* Exercise prompt: Look at the entries below and reproduce them exactly.

Saved data entries:
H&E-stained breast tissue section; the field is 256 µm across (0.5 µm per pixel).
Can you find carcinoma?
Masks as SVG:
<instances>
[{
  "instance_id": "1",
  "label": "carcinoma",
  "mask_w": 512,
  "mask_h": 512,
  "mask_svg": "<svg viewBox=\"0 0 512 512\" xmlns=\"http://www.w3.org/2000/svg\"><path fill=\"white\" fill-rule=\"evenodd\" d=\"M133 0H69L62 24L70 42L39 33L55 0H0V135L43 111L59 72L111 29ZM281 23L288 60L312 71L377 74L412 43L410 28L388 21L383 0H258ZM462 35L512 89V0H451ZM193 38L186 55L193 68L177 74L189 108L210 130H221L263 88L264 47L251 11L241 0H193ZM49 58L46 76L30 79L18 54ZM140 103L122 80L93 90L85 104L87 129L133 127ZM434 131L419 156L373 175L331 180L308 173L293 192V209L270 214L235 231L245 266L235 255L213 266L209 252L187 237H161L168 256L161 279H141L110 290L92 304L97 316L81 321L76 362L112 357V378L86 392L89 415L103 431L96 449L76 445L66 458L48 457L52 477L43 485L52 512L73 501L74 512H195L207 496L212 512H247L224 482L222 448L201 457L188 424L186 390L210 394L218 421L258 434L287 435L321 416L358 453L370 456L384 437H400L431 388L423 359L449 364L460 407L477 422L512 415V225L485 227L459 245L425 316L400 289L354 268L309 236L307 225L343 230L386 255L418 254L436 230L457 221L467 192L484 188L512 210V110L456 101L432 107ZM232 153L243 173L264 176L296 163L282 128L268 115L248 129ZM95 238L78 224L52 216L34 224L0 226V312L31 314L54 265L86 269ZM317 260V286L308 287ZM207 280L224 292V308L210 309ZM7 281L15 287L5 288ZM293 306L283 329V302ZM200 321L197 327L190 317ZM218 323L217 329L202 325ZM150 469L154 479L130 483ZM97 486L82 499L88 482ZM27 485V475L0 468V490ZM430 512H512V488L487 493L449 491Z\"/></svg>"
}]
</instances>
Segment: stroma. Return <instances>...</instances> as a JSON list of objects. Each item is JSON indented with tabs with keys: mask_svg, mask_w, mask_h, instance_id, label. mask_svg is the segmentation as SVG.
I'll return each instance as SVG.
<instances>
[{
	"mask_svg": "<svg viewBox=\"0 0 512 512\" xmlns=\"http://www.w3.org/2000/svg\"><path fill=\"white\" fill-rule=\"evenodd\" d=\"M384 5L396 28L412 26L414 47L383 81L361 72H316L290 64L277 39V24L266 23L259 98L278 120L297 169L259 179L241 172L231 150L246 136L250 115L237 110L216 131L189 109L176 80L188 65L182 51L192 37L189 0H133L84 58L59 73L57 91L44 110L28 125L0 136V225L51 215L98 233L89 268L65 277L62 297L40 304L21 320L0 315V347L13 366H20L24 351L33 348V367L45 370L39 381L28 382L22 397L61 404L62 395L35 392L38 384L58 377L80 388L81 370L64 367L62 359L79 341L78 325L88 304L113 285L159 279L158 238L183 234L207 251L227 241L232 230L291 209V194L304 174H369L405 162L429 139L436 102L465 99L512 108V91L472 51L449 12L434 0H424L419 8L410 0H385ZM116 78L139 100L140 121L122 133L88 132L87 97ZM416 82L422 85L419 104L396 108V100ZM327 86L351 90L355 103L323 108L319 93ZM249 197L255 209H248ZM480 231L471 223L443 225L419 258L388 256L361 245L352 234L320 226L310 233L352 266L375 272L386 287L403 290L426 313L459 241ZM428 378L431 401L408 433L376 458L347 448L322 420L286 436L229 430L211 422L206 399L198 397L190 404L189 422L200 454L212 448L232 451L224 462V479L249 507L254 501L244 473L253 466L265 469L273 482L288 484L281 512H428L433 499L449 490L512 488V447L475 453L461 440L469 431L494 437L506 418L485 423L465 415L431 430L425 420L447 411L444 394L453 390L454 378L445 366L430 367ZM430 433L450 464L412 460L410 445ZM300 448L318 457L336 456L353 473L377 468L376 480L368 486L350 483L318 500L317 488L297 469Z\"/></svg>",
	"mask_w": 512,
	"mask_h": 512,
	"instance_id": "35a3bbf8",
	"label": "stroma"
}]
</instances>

* Right answer:
H&E-stained breast tissue section; the field is 256 µm across (0.5 µm per pixel).
Can you find carcinoma?
Masks as SVG:
<instances>
[{
  "instance_id": "1",
  "label": "carcinoma",
  "mask_w": 512,
  "mask_h": 512,
  "mask_svg": "<svg viewBox=\"0 0 512 512\" xmlns=\"http://www.w3.org/2000/svg\"><path fill=\"white\" fill-rule=\"evenodd\" d=\"M133 0H69L62 24L70 42L39 33L55 0H0V135L43 111L59 72L111 29ZM281 23L288 60L312 71L377 74L412 43L410 28L388 21L383 0H258ZM462 35L512 89V0H451ZM193 38L186 55L193 68L177 74L189 108L210 130H221L263 88L264 47L251 11L241 0H193ZM49 58L46 76L30 79L18 54ZM140 103L122 80L93 90L85 104L87 129L133 127ZM434 131L419 156L373 175L331 180L308 173L293 192V209L270 214L235 231L245 266L235 255L213 266L209 252L187 237H161L168 256L161 279H141L110 290L92 304L97 316L81 321L76 362L112 357V378L86 392L89 415L103 431L96 449L76 445L66 458L48 457L52 477L43 485L52 512L73 501L74 512H195L207 496L212 512H247L224 482L222 448L201 457L188 424L186 390L210 394L218 421L258 434L287 435L321 416L358 453L370 456L384 437H400L431 388L423 359L449 364L460 407L477 422L512 415V225L485 227L459 245L425 316L400 289L354 268L309 236L307 225L343 230L386 255L418 254L436 230L457 221L467 192L484 188L512 210V110L456 101L432 107ZM232 153L243 173L264 176L296 163L282 128L268 115L248 129ZM95 238L78 224L52 216L34 224L0 226V312L31 314L54 265L86 269ZM317 260V286L308 287ZM207 280L224 292V308L210 309ZM7 281L15 287L5 288ZM293 306L283 329V302ZM200 321L197 327L190 317ZM218 323L217 329L202 325ZM150 469L154 479L130 483ZM97 486L82 499L88 482ZM27 485V475L0 468V490ZM430 512H512V488L487 493L449 491Z\"/></svg>"
}]
</instances>
Segment: stroma. Return <instances>...</instances> as a JSON list of objects. Each item is JSON indented with tabs with keys: mask_svg, mask_w, mask_h, instance_id, label. mask_svg is the segmentation as SVG.
I'll return each instance as SVG.
<instances>
[{
	"mask_svg": "<svg viewBox=\"0 0 512 512\" xmlns=\"http://www.w3.org/2000/svg\"><path fill=\"white\" fill-rule=\"evenodd\" d=\"M384 5L396 28L412 26L414 47L383 81L361 72H316L290 64L277 39V24L266 23L259 98L278 120L297 169L259 179L241 172L231 150L246 136L250 115L237 110L216 131L189 109L176 80L188 65L182 51L192 37L189 0H133L84 58L59 73L57 91L44 110L28 125L0 136V225L51 215L98 233L89 268L65 277L62 297L40 304L21 320L0 315V347L13 366H20L24 351L33 348V367L45 370L39 381L28 382L22 397L61 404L62 395L35 392L38 384L58 377L80 388L81 370L64 367L62 359L79 341L78 325L88 304L113 285L159 279L158 238L183 234L207 251L227 241L232 230L291 209V194L304 174H369L405 162L429 139L436 102L465 99L512 108V91L472 51L449 12L434 0H424L419 8L410 0H385ZM116 78L139 100L140 121L122 133L88 132L87 97ZM416 82L422 85L419 104L396 108V100ZM327 86L351 90L355 103L323 108L319 93ZM249 197L255 209H248ZM480 231L471 223L443 225L419 258L388 256L361 245L352 234L320 226L310 233L352 266L375 272L386 287L403 290L426 313L459 241ZM428 378L431 401L408 433L376 458L347 448L322 420L286 436L229 430L211 422L206 399L198 397L190 404L189 422L200 454L212 448L232 451L224 462V479L249 507L254 501L244 473L253 466L265 469L273 482L288 484L281 512H428L433 499L449 490L512 488V447L475 453L461 440L469 431L494 437L506 418L485 423L465 415L431 430L425 420L447 411L444 394L453 390L454 378L445 366L430 367ZM430 433L450 464L412 460L410 445ZM300 448L318 457L336 456L353 473L377 468L376 480L368 486L350 483L318 500L317 488L297 469Z\"/></svg>",
	"mask_w": 512,
	"mask_h": 512,
	"instance_id": "35a3bbf8",
	"label": "stroma"
}]
</instances>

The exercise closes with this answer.